* [TASK INSTRUCTIONS] Could you find every line in the entries below that holds the word "brown" and copy it?

──────── ENTRIES SUPPLIED ────────

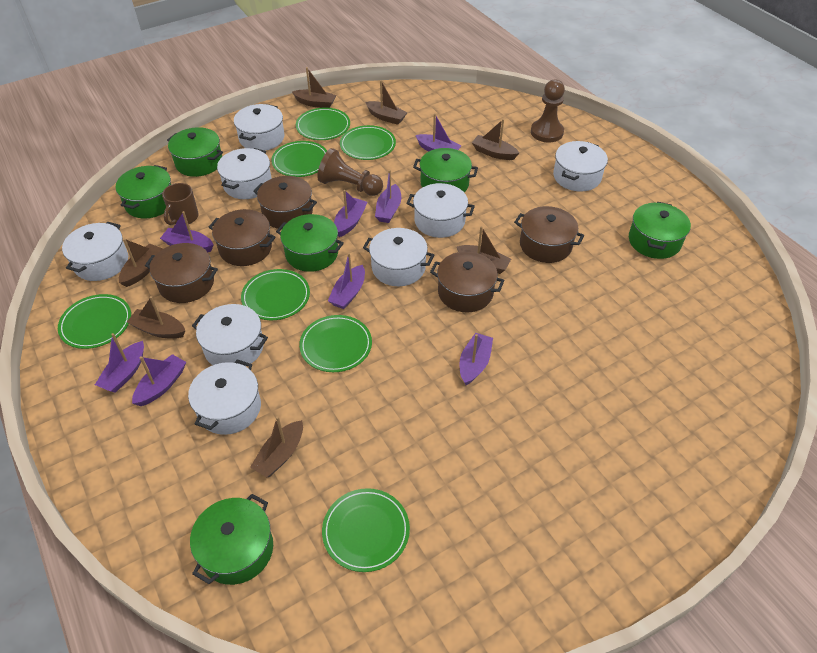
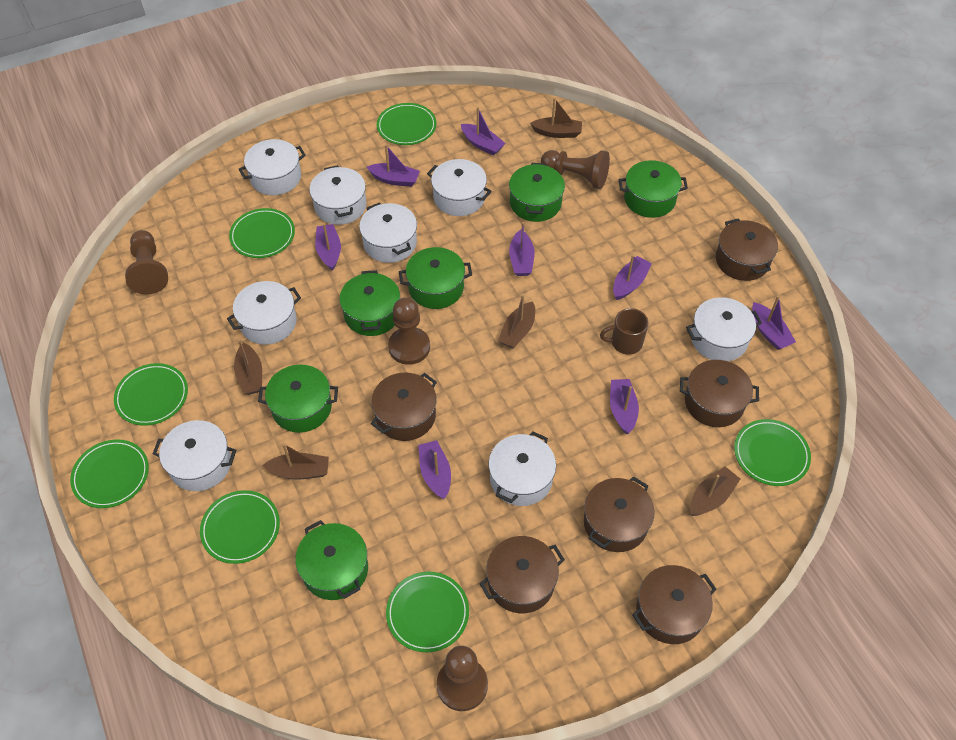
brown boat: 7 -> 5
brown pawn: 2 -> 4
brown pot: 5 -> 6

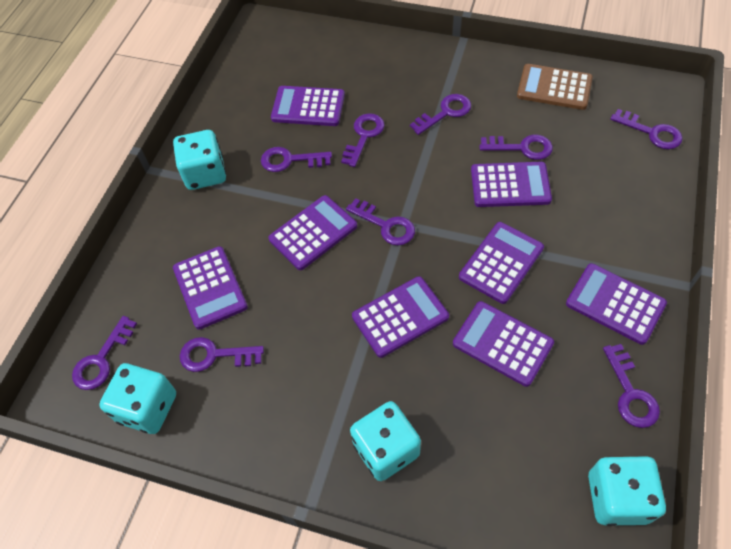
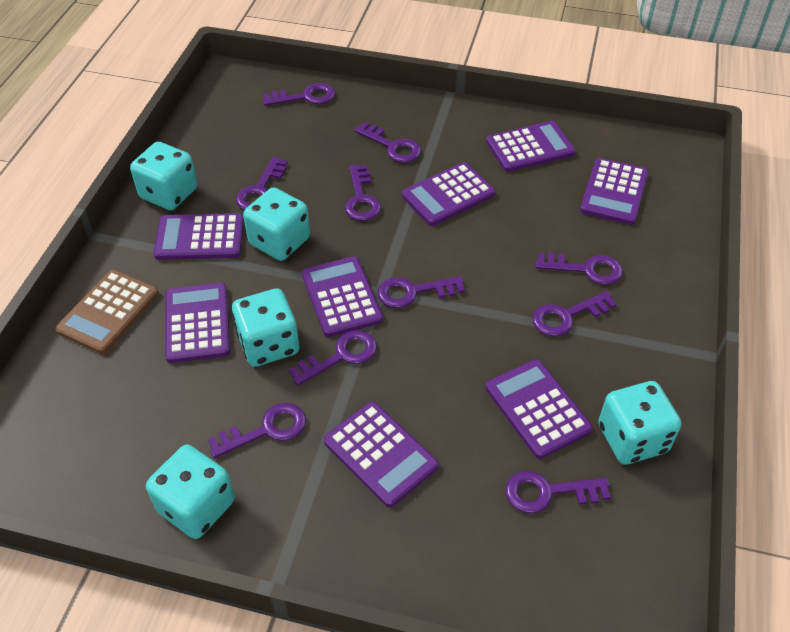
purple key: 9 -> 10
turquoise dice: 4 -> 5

────────

* [OUTPUT BELOW]
brown boat: 7 -> 5
brown pawn: 2 -> 4
brown pot: 5 -> 6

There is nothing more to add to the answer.